Extracted data entries:
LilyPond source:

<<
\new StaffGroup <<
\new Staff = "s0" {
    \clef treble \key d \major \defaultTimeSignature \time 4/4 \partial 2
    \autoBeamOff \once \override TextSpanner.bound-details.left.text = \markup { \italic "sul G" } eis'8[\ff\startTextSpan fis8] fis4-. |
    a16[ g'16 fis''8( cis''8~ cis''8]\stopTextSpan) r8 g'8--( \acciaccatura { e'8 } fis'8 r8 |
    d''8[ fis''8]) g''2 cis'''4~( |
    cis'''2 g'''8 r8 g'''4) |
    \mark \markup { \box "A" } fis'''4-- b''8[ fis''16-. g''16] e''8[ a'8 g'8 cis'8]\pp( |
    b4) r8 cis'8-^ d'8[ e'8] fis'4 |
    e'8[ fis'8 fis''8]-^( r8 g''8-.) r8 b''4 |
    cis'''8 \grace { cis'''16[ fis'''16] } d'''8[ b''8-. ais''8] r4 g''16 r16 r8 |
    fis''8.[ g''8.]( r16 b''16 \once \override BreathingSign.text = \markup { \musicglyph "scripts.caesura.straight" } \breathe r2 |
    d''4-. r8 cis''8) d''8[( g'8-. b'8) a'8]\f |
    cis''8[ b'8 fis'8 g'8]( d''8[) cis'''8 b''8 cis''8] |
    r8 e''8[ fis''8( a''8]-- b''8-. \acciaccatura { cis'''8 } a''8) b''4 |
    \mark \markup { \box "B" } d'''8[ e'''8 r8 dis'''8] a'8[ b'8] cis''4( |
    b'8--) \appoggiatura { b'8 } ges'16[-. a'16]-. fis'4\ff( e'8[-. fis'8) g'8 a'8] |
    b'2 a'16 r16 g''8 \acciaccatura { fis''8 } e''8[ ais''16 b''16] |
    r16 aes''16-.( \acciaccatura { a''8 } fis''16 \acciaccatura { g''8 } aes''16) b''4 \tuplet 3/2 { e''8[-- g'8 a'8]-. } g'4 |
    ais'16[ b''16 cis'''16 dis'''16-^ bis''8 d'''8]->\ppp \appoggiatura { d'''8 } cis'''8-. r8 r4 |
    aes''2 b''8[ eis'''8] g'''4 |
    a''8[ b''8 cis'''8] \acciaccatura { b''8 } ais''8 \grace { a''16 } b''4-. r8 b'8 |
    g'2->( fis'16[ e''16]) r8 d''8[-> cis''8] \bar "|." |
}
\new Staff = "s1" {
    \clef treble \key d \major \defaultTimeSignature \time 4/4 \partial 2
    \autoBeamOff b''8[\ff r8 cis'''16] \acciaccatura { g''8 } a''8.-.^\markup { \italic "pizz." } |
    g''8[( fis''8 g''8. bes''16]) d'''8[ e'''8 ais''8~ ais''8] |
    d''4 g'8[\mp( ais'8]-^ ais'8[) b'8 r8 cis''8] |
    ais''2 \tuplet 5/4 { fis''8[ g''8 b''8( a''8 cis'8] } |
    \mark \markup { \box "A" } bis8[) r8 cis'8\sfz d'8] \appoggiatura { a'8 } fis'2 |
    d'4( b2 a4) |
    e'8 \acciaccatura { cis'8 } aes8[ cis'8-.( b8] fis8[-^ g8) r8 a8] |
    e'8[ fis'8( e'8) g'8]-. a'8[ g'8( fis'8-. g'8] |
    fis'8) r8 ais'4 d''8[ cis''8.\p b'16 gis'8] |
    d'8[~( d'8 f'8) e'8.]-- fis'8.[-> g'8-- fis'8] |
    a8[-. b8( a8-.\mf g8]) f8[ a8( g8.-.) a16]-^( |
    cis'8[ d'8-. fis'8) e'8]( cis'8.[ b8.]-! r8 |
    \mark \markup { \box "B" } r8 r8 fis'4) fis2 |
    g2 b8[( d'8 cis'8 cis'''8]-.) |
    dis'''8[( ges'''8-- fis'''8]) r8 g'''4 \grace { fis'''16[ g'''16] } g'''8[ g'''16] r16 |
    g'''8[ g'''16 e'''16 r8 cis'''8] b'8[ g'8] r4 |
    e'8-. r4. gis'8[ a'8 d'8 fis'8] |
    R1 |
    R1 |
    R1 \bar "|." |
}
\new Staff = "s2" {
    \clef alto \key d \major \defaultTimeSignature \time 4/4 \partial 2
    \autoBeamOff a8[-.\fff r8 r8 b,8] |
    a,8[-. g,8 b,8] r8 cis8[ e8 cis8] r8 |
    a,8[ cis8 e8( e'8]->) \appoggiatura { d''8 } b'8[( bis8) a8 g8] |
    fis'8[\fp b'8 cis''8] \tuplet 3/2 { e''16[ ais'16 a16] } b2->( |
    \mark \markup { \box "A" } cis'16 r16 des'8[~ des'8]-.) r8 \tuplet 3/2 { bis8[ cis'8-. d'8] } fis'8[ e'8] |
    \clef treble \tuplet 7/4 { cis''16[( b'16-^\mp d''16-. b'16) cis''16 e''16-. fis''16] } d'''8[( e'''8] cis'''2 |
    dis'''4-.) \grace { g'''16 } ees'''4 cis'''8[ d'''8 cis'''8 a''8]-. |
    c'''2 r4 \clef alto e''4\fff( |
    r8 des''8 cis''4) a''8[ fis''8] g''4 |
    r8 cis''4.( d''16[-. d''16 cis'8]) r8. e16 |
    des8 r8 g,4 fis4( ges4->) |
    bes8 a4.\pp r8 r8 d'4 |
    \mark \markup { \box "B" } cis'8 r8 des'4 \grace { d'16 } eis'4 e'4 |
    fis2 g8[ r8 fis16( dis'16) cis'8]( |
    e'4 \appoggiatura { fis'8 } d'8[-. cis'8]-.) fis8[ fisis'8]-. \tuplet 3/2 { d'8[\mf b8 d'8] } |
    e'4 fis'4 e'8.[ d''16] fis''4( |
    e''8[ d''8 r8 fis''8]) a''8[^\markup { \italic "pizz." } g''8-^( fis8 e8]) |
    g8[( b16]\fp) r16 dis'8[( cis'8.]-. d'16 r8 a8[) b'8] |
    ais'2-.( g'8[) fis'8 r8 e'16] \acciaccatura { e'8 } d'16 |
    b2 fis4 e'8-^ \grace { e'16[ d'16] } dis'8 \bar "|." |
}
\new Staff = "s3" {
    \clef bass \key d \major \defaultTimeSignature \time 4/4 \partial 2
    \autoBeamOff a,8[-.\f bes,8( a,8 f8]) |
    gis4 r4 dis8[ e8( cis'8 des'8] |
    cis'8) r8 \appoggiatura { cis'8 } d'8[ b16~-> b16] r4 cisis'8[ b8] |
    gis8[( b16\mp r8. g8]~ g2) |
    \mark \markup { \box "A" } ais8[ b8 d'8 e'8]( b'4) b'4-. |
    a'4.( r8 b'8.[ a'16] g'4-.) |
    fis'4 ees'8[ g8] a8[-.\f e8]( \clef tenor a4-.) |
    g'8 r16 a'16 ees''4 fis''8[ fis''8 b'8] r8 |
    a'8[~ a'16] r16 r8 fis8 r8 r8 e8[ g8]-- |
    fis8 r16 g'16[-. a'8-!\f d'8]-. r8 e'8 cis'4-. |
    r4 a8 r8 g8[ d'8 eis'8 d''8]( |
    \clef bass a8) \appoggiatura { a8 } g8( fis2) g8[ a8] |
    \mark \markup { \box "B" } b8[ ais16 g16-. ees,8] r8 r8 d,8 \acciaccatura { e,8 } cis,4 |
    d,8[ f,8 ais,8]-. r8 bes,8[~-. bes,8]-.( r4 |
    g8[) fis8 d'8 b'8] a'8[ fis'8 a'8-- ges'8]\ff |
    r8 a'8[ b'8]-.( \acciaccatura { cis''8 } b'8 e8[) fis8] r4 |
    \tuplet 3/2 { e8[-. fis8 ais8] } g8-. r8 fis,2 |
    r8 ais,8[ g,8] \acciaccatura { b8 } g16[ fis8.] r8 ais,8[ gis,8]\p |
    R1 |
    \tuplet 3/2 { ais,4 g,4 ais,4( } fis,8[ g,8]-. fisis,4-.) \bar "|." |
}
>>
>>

Task brief: List every line in the data above that contains the string "bass".

Response to this task:
    \clef bass \key d \major \defaultTimeSignature \time 4/4 \partial 2
    \clef bass a8) \appoggiatura { a8 } g8( fis2) g8[ a8] |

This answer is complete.